WORK INSTRUCTIONS ▸ Set out exactly, line by line, the stretch of data below that begins at the line containing "orange gift [541,430,627,514]" and ends at the line containing "none -> orange hat [398,309,499,413]", with both ends kept.

(Object change descriptions)
----
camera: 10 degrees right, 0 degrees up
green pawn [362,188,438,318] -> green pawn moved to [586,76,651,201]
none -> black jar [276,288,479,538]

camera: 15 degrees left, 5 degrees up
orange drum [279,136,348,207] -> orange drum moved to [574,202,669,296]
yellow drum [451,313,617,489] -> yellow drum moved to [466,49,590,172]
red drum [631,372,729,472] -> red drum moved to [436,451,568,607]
----
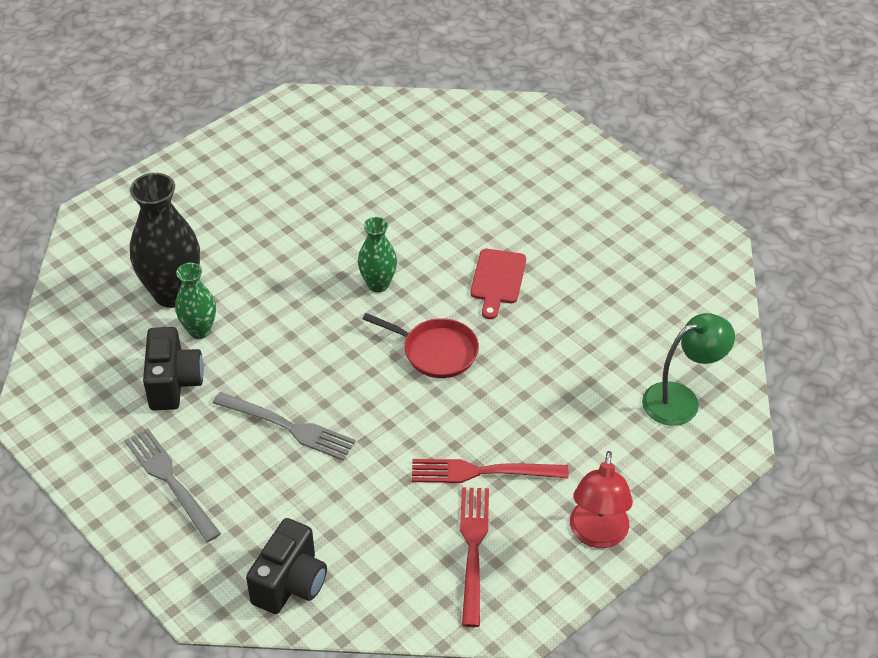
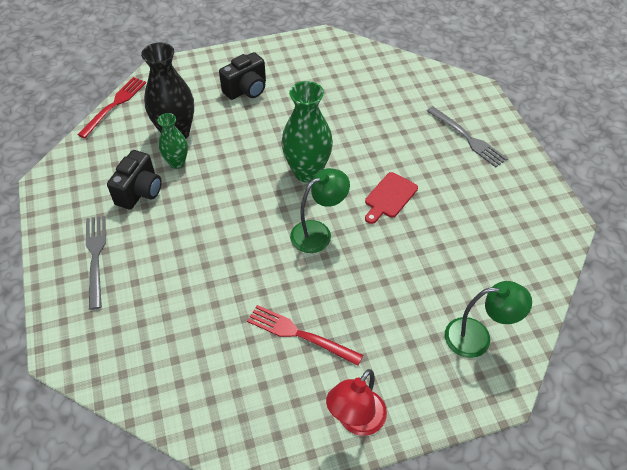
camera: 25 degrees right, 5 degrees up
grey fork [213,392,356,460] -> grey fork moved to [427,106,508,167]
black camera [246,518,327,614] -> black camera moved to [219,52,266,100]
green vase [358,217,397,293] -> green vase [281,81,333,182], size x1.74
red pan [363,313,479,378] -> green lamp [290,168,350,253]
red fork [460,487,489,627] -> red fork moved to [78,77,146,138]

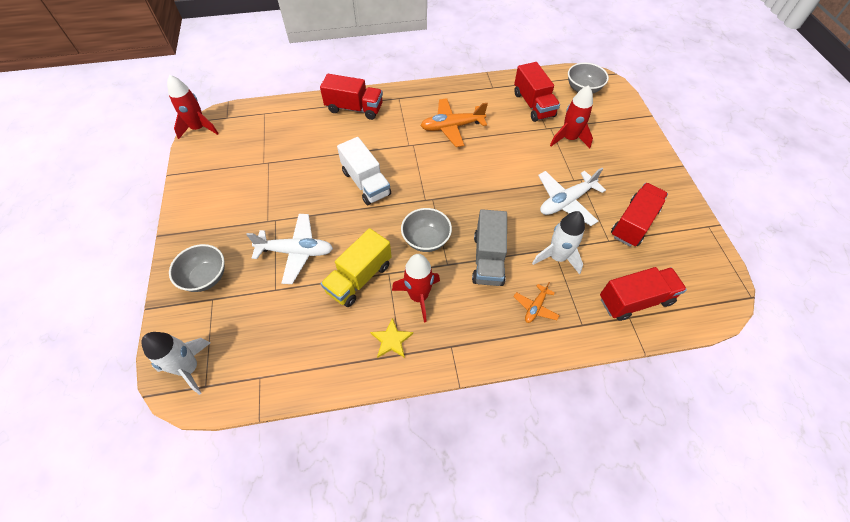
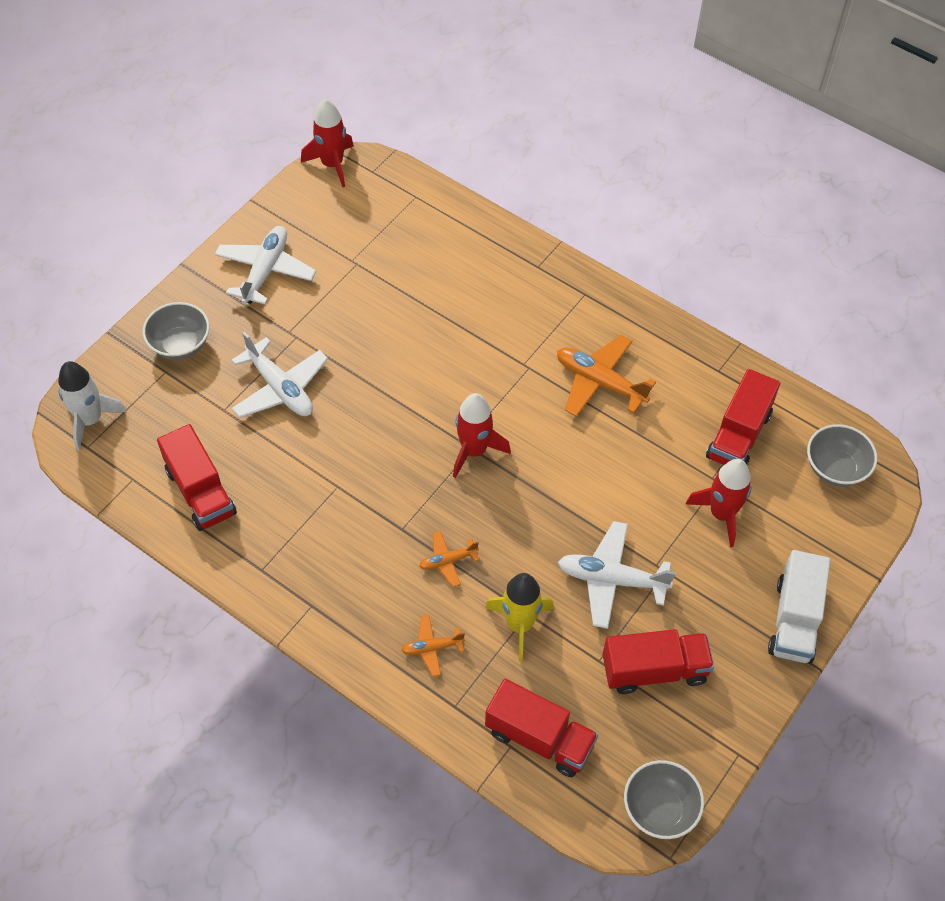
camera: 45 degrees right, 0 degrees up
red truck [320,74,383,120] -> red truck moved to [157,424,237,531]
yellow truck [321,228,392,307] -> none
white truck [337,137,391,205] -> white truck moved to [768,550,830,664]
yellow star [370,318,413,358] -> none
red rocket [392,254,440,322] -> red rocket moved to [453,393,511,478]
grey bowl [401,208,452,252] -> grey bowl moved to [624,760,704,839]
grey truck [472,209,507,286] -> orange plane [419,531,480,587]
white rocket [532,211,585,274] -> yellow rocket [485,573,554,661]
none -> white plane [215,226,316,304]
----
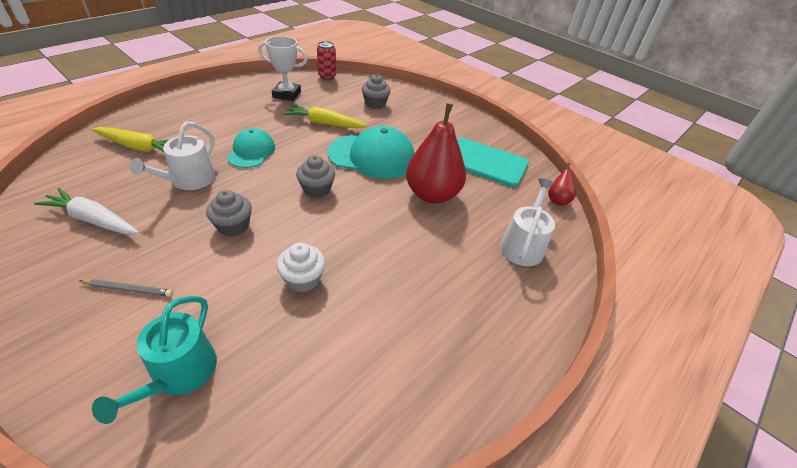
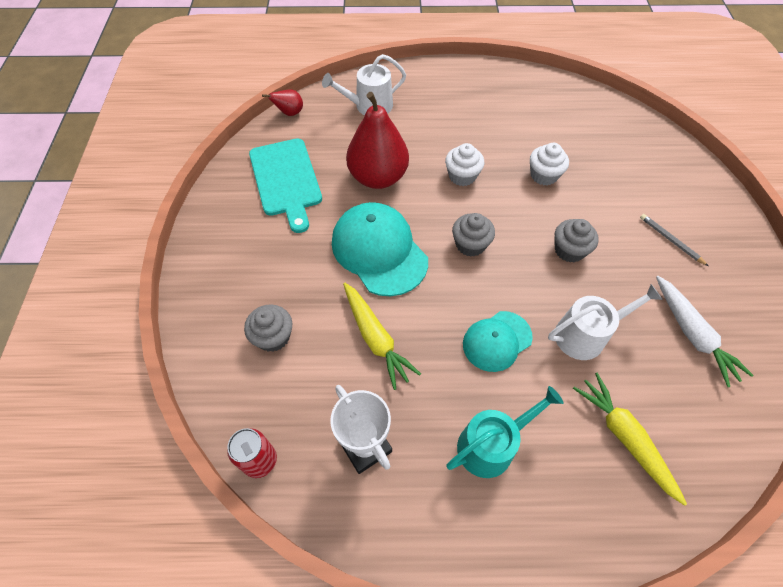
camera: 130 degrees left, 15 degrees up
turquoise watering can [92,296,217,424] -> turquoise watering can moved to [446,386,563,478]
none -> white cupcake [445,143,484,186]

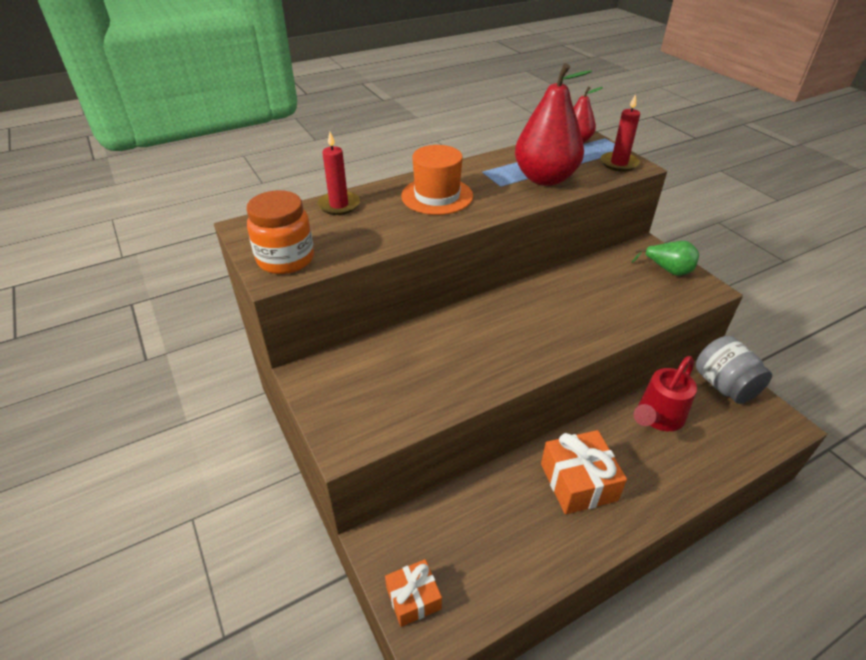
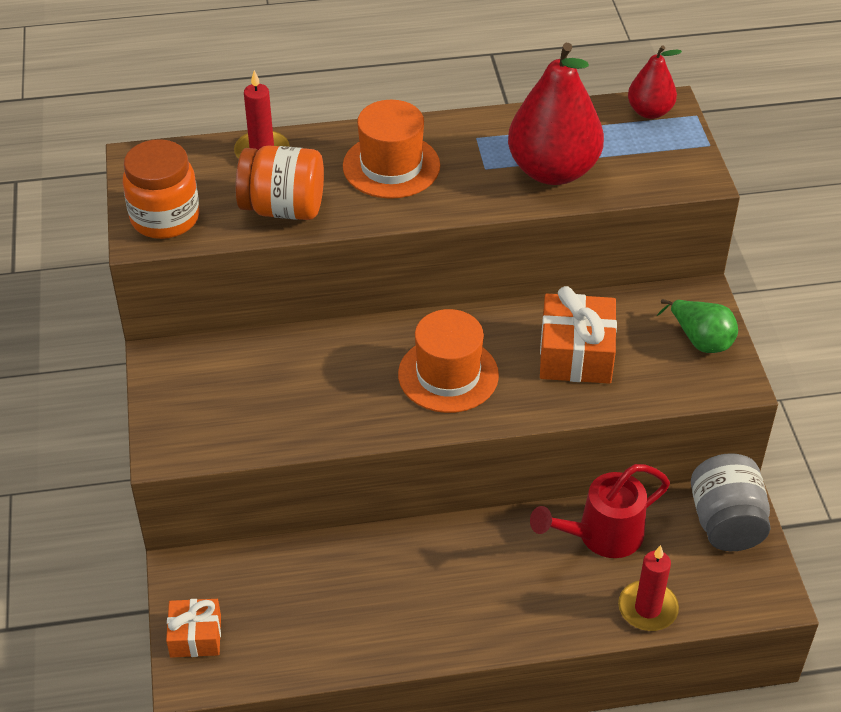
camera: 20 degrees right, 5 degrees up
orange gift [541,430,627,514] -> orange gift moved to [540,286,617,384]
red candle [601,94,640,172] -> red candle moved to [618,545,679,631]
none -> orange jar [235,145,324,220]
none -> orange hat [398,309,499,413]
----
SOLUTION BELOW ▸
orange gift [541,430,627,514] -> orange gift moved to [540,286,617,384]
red candle [601,94,640,172] -> red candle moved to [618,545,679,631]
none -> orange jar [235,145,324,220]
none -> orange hat [398,309,499,413]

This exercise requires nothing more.